■ **Required action**: Using the data that follows, output only the lines from the line with "V1: 24V (plus" up to and including the line with "P201 pin 2: VCC -> GND", exactly, leaving pictures aside.
= = = = =
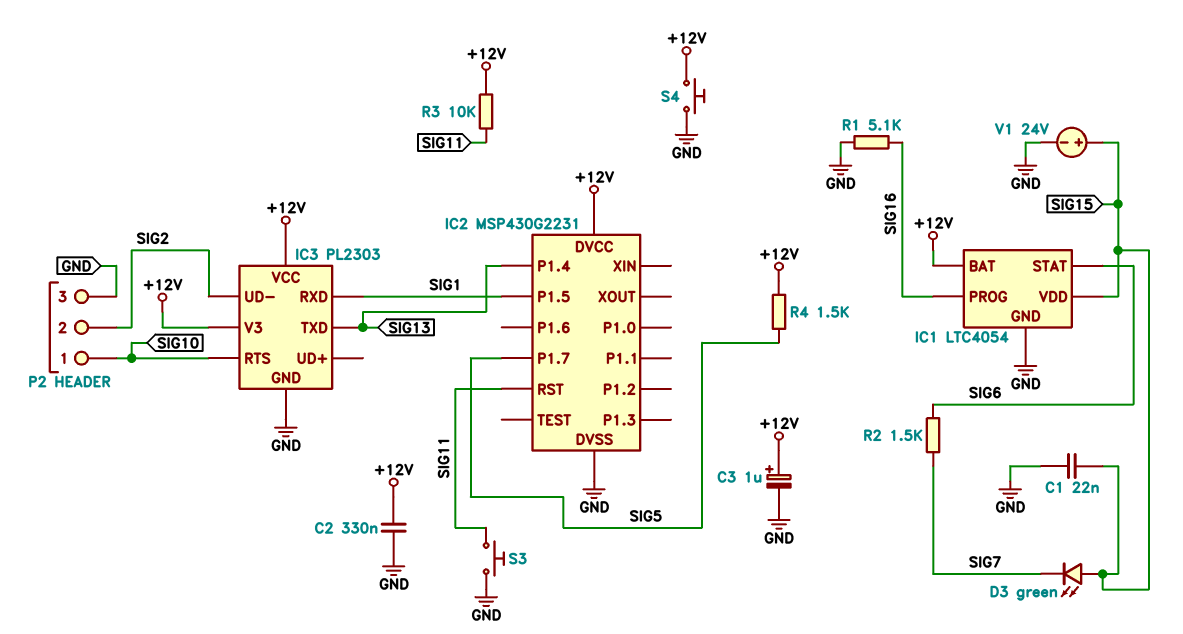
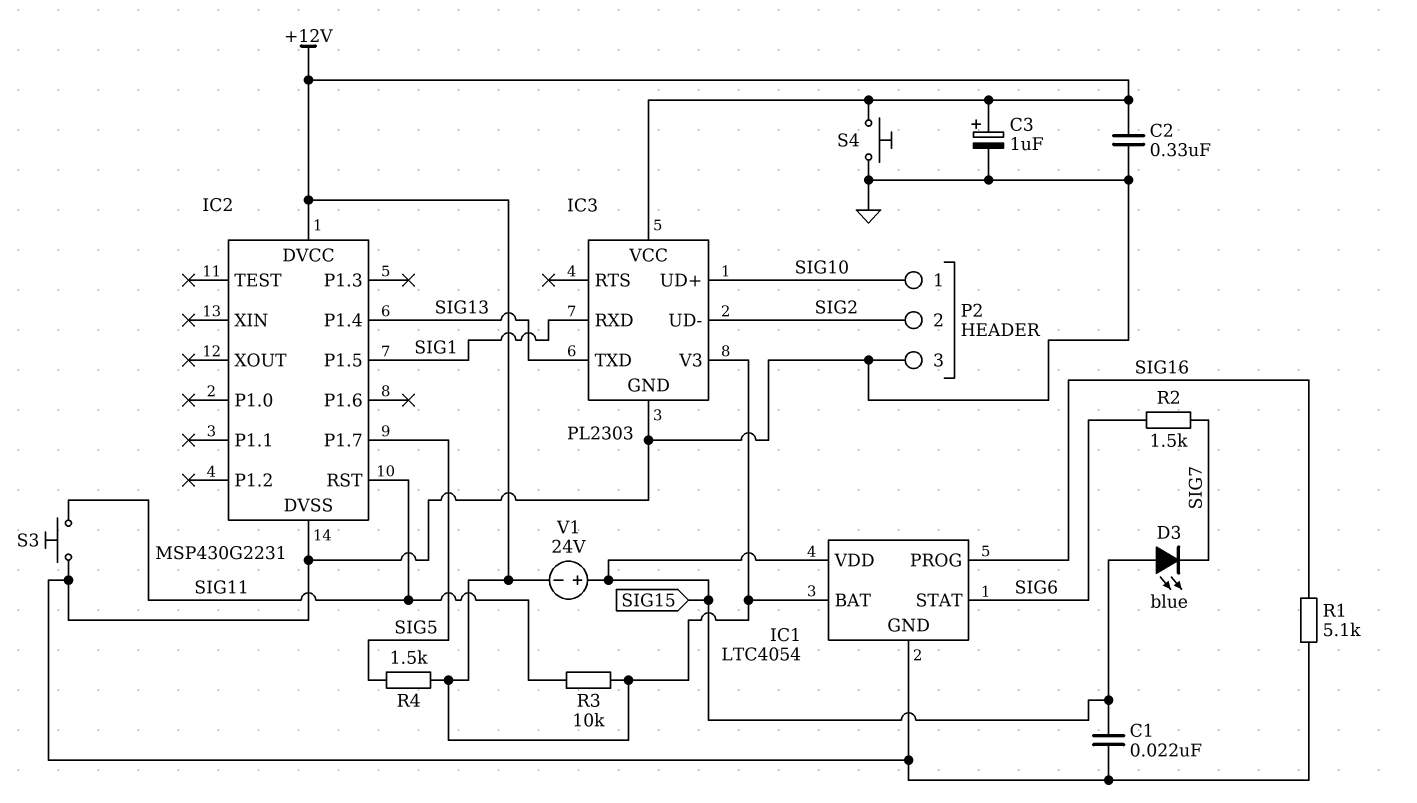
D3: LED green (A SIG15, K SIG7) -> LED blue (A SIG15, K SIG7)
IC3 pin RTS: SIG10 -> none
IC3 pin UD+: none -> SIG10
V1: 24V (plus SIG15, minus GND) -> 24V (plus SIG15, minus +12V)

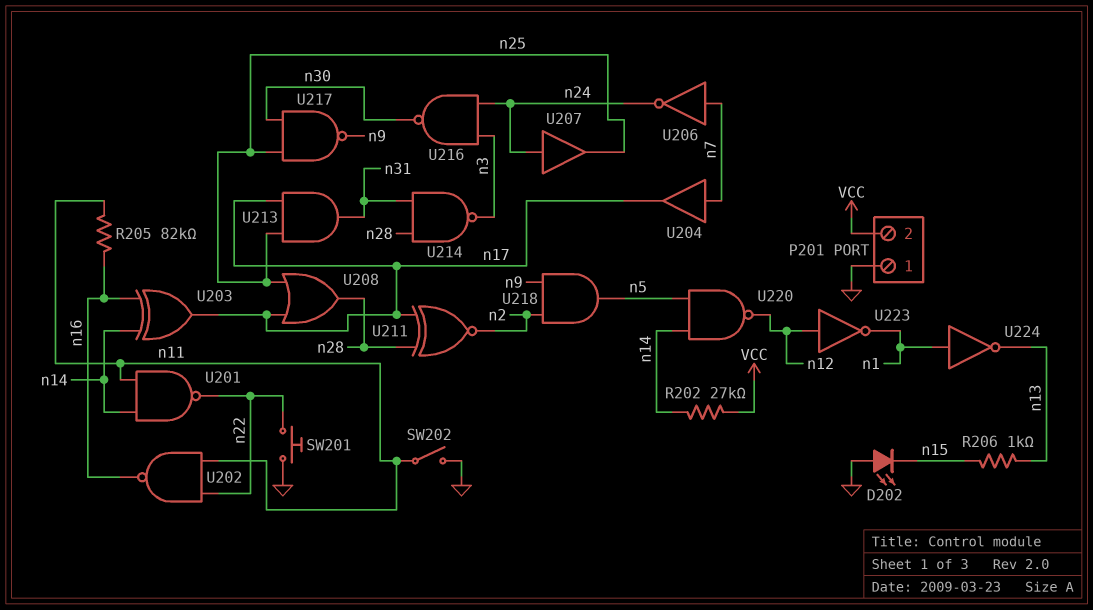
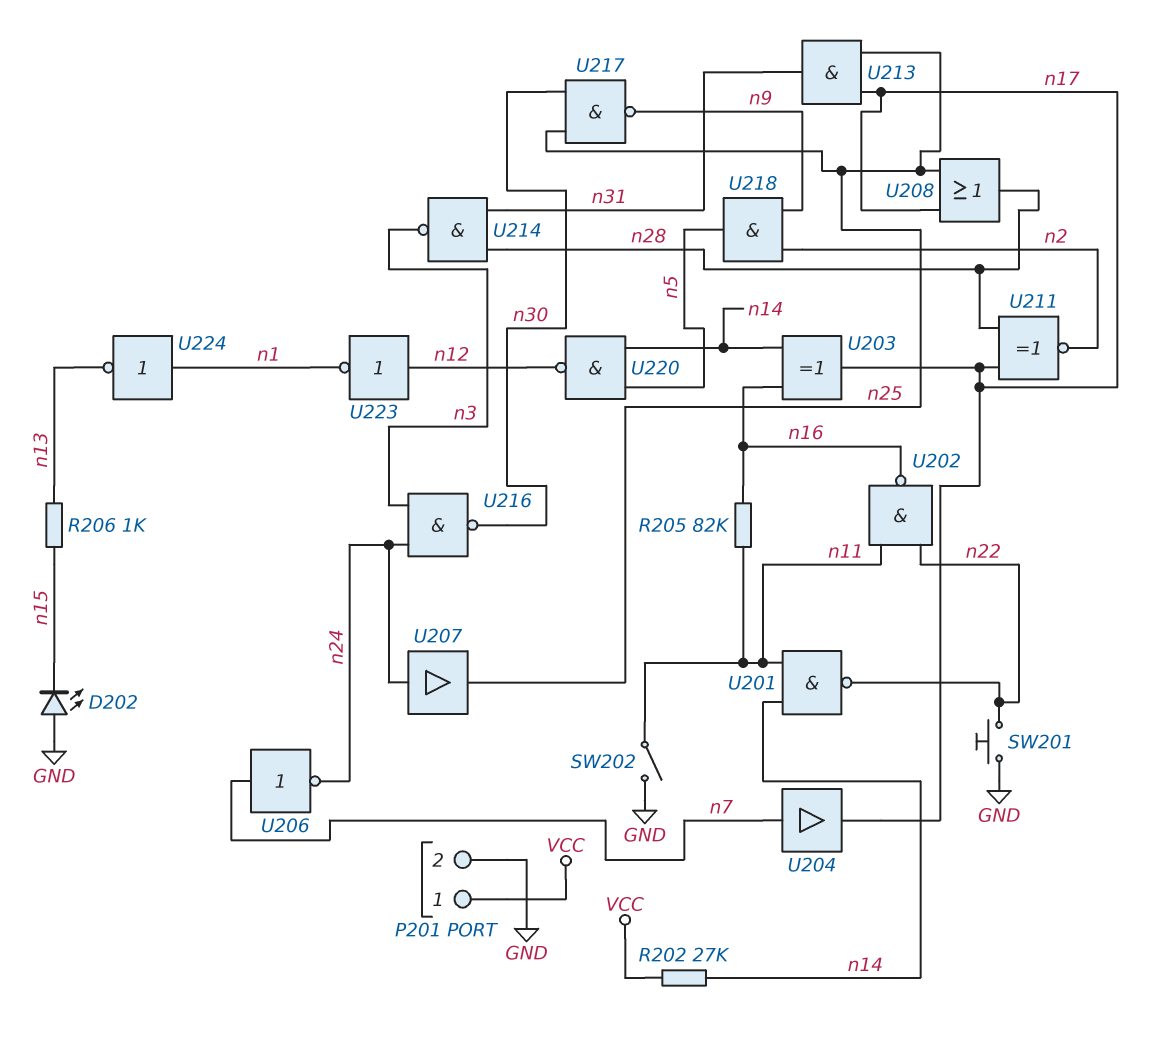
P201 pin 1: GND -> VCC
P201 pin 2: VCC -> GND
= = = = =
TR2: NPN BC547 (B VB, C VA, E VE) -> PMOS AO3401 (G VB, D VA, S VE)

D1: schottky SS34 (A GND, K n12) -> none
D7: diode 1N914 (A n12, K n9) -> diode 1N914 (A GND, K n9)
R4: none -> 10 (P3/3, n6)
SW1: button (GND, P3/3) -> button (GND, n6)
= = = = =
■ **Answer**:
V1: 24V (plus SIG15, minus GND) -> 24V (plus SIG15, minus +12V)

P201 pin 1: GND -> VCC
P201 pin 2: VCC -> GND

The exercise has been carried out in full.